YOUR ASSIGNMENT:
Exact transcription, pictures omitted: begin at the top line of the records below and end with the line bearing "U5 pin IN-: N8 -> N1".

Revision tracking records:
::::::::
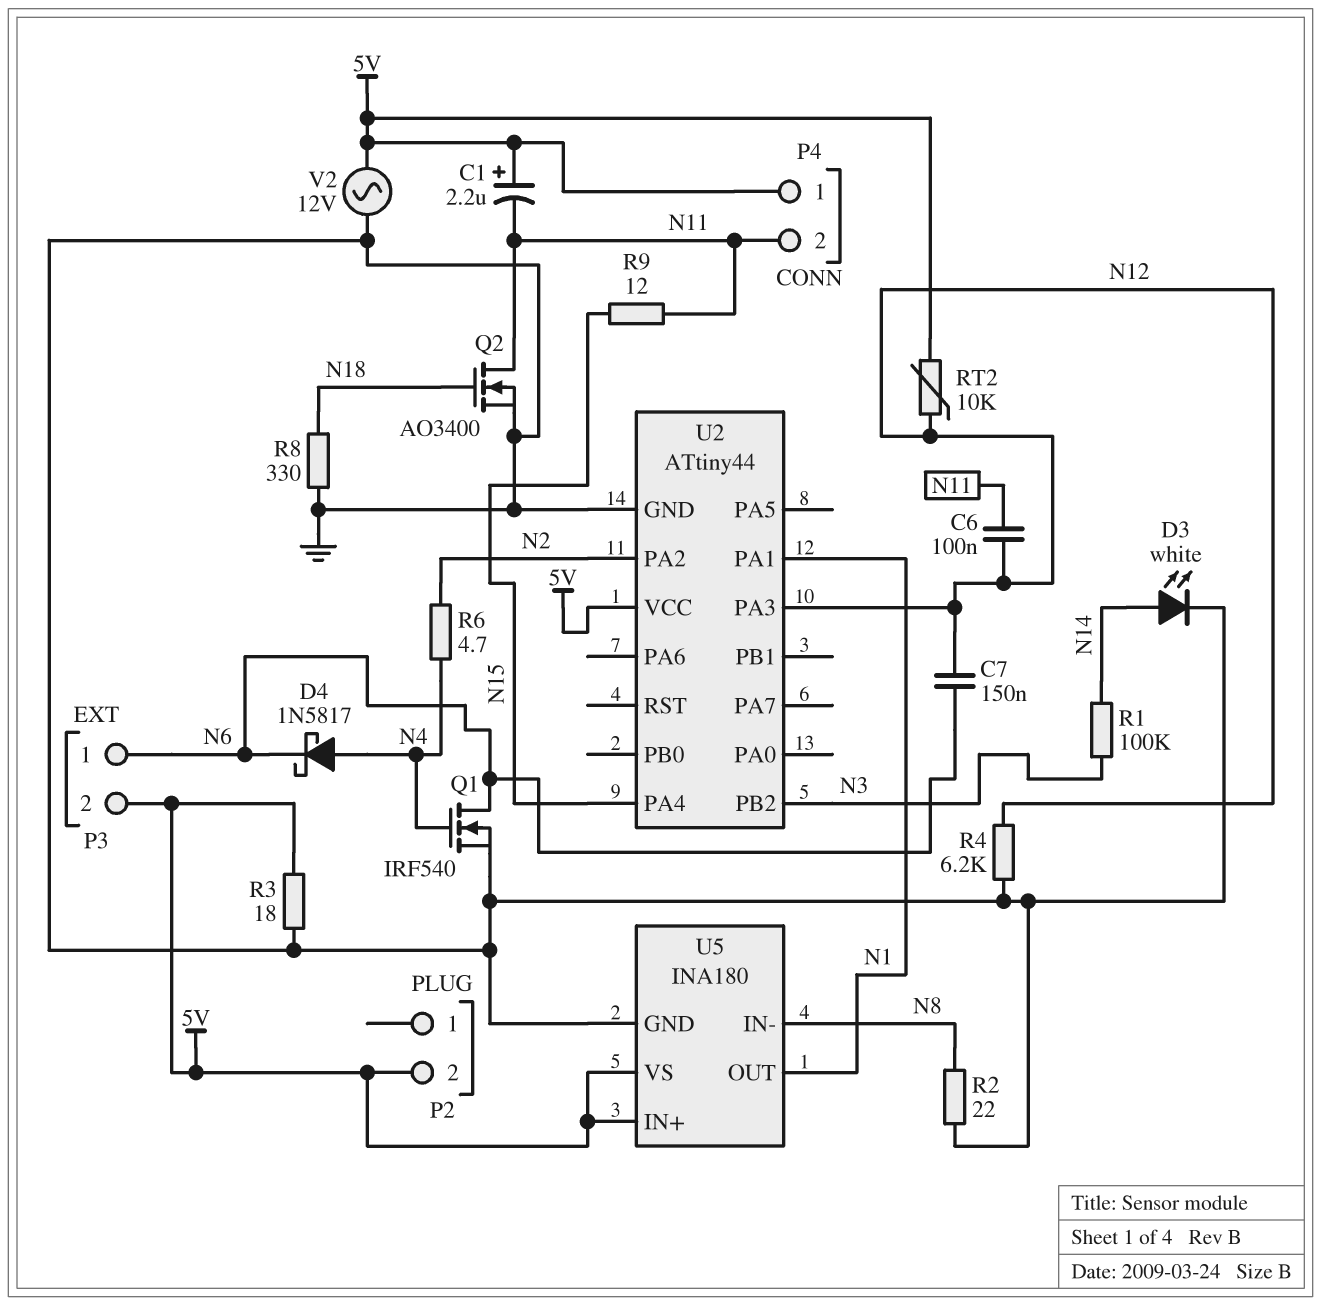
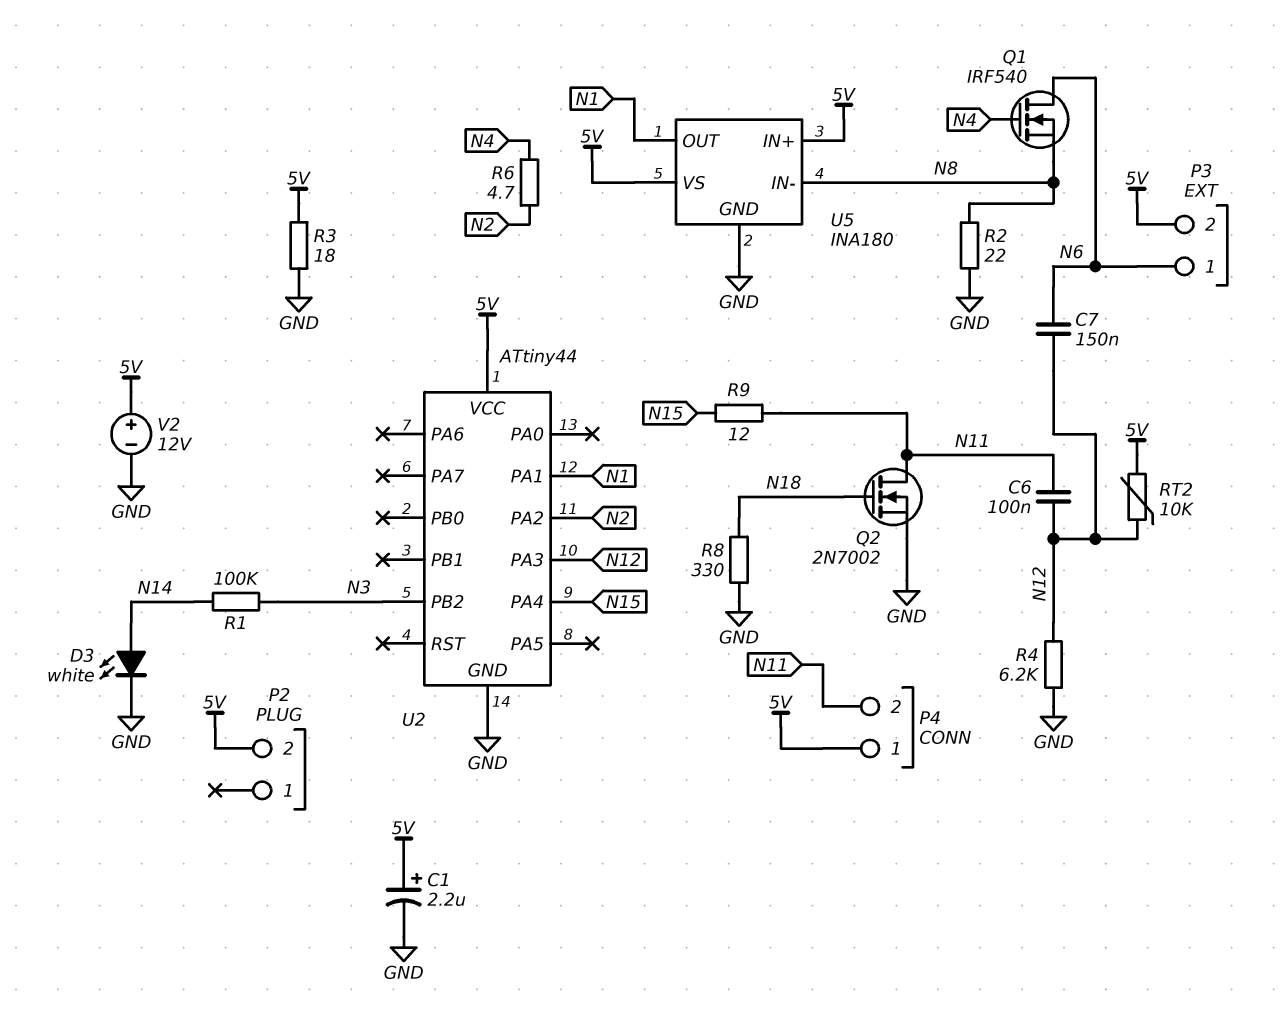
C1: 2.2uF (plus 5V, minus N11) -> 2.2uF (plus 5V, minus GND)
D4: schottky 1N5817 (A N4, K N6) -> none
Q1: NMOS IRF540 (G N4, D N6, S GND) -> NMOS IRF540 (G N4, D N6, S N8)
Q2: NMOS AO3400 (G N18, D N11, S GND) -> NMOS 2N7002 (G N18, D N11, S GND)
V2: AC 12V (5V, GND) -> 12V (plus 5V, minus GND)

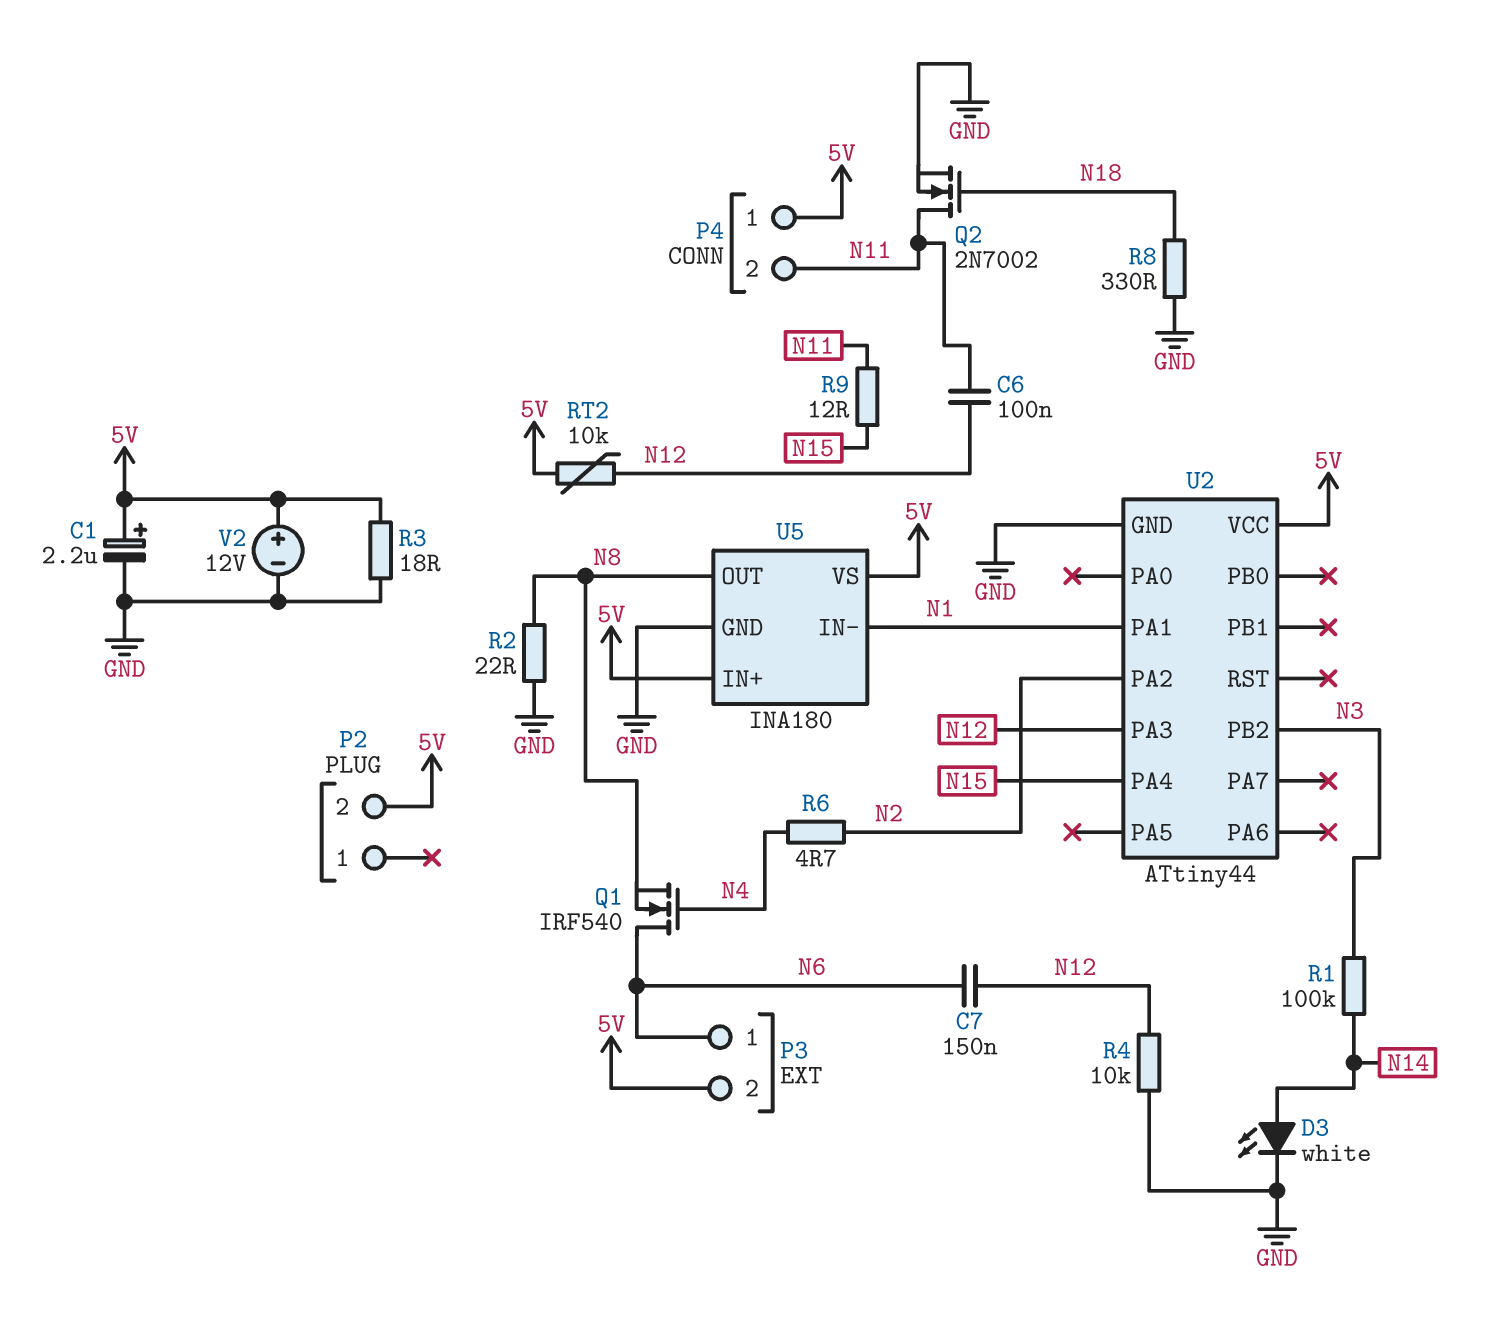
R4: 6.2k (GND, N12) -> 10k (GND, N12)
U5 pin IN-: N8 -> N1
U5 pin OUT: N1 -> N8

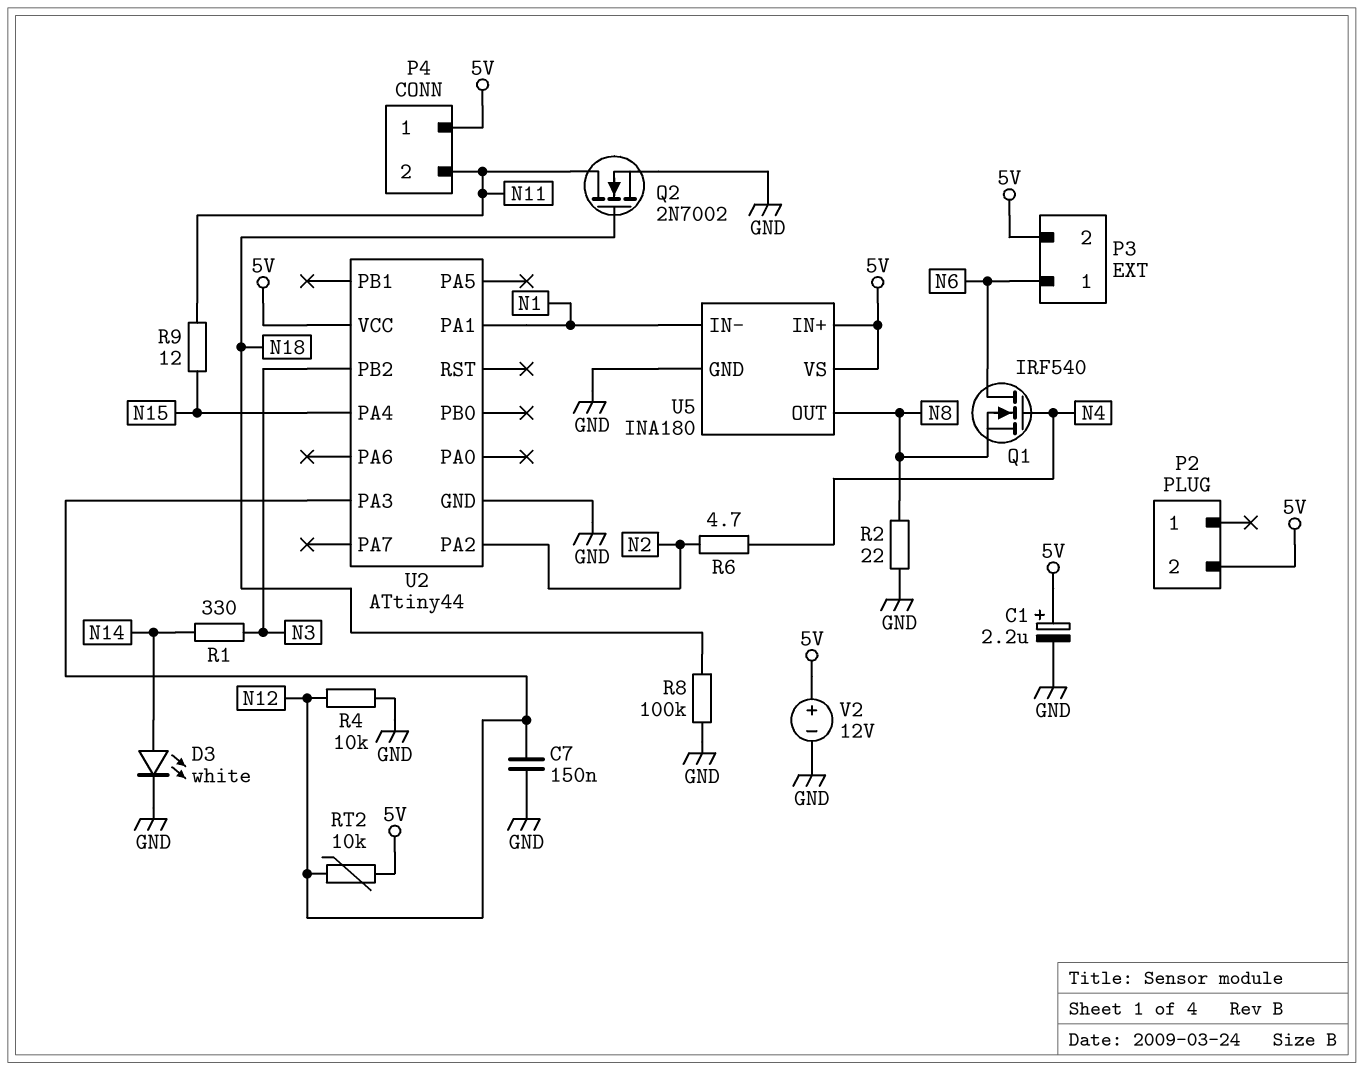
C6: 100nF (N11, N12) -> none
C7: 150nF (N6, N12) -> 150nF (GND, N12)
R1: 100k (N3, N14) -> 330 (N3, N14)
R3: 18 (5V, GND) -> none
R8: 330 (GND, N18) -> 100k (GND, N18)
::::::::
EXERCISE OUTPUT:
C1: 2.2uF (plus 5V, minus N11) -> 2.2uF (plus 5V, minus GND)
D4: schottky 1N5817 (A N4, K N6) -> none
Q1: NMOS IRF540 (G N4, D N6, S GND) -> NMOS IRF540 (G N4, D N6, S N8)
Q2: NMOS AO3400 (G N18, D N11, S GND) -> NMOS 2N7002 (G N18, D N11, S GND)
V2: AC 12V (5V, GND) -> 12V (plus 5V, minus GND)

R4: 6.2k (GND, N12) -> 10k (GND, N12)
U5 pin IN-: N8 -> N1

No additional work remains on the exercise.